The task:
Show every line in the data below that contains the string "kern".

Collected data
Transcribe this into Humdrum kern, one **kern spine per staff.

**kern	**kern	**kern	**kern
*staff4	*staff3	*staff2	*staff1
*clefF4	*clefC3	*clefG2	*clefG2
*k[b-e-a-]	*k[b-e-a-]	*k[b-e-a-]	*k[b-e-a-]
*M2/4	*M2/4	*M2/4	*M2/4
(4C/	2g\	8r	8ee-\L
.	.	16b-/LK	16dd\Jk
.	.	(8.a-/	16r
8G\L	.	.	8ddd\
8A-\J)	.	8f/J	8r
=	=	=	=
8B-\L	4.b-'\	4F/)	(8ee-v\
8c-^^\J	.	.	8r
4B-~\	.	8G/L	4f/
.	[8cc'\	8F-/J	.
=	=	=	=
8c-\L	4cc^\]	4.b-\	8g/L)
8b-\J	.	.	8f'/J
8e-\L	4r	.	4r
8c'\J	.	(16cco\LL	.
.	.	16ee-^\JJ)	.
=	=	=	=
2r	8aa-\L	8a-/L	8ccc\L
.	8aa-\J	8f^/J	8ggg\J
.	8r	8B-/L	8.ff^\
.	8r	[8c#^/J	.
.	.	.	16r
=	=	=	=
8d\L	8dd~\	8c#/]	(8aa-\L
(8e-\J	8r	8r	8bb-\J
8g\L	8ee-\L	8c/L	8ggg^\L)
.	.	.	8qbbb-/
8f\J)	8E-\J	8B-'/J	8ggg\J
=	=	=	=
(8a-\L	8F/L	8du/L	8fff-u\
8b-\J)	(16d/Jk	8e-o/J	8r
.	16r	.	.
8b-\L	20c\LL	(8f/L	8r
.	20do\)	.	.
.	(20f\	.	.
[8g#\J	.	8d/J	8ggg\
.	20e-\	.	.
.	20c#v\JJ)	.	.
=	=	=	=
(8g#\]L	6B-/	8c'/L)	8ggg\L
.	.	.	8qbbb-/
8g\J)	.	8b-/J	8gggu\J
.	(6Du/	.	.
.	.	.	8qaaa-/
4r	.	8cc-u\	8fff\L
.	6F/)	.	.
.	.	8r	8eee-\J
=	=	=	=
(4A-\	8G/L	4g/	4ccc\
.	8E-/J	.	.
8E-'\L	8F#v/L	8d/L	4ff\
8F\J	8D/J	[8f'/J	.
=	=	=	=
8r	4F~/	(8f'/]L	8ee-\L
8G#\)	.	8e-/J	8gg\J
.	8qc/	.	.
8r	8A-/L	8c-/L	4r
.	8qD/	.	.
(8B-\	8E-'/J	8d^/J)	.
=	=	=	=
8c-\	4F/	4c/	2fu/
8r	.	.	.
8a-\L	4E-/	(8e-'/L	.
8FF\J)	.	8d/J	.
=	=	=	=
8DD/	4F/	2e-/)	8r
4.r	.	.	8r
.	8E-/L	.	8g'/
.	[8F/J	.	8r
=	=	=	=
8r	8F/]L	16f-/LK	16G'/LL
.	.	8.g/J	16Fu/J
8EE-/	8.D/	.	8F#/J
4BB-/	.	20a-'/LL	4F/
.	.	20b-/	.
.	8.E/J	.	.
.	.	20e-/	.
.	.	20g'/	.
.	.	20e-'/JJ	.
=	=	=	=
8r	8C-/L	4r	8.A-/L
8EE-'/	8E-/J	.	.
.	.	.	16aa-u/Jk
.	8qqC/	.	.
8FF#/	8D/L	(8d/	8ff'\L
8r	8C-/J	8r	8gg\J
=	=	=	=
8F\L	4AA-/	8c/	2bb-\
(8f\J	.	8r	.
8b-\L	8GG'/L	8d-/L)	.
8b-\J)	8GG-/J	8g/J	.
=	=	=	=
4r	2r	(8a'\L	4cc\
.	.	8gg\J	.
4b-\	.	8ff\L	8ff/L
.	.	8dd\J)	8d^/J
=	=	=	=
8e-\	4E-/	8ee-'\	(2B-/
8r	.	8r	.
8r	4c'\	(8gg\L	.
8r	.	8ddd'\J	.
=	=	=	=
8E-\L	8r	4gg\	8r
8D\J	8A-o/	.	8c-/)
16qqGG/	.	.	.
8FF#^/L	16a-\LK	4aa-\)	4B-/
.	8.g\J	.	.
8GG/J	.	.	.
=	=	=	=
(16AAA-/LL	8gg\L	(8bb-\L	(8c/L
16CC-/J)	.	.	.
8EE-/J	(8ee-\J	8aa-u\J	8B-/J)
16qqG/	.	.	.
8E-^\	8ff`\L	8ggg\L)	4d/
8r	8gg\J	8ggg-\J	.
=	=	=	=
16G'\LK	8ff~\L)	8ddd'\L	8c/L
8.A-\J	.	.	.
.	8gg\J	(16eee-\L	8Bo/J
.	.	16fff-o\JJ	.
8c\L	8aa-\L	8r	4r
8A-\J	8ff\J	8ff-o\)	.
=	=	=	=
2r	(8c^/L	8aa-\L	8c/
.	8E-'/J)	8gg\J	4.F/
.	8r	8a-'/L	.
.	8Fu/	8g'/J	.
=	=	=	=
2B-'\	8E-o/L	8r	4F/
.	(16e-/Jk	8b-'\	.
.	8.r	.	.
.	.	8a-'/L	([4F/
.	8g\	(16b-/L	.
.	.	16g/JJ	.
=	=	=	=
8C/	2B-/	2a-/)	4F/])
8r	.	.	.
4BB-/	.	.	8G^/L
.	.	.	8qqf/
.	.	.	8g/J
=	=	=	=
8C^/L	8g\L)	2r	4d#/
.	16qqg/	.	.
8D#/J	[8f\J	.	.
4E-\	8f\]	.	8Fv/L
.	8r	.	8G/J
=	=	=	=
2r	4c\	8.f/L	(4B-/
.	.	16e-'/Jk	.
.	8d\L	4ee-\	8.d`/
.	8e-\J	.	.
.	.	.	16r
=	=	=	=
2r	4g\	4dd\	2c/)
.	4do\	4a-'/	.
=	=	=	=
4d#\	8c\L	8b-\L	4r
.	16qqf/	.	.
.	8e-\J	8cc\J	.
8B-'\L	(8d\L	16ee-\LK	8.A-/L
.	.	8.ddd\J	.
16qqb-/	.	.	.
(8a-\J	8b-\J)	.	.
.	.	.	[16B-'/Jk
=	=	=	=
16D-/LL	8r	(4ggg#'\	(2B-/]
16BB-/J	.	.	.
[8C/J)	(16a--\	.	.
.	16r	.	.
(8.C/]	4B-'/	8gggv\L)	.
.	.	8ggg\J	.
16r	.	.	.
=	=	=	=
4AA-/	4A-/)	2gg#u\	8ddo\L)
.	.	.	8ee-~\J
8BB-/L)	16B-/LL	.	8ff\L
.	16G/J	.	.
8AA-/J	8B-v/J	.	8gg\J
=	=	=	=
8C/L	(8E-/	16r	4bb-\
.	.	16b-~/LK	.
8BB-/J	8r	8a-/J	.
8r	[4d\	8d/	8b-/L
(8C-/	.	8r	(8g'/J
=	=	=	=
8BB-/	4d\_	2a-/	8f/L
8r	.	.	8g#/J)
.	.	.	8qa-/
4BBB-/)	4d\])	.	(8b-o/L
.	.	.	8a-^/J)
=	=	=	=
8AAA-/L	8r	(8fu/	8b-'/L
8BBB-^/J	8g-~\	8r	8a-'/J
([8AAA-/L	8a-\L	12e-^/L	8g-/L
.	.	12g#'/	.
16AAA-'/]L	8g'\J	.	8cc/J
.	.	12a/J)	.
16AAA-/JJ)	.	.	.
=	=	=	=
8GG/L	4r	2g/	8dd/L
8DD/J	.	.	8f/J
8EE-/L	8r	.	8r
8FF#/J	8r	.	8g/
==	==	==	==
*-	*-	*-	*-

Exercise response:
Transcribe this into Humdrum kern, one **kern spine per staff.
**kern	**kern	**kern	**kern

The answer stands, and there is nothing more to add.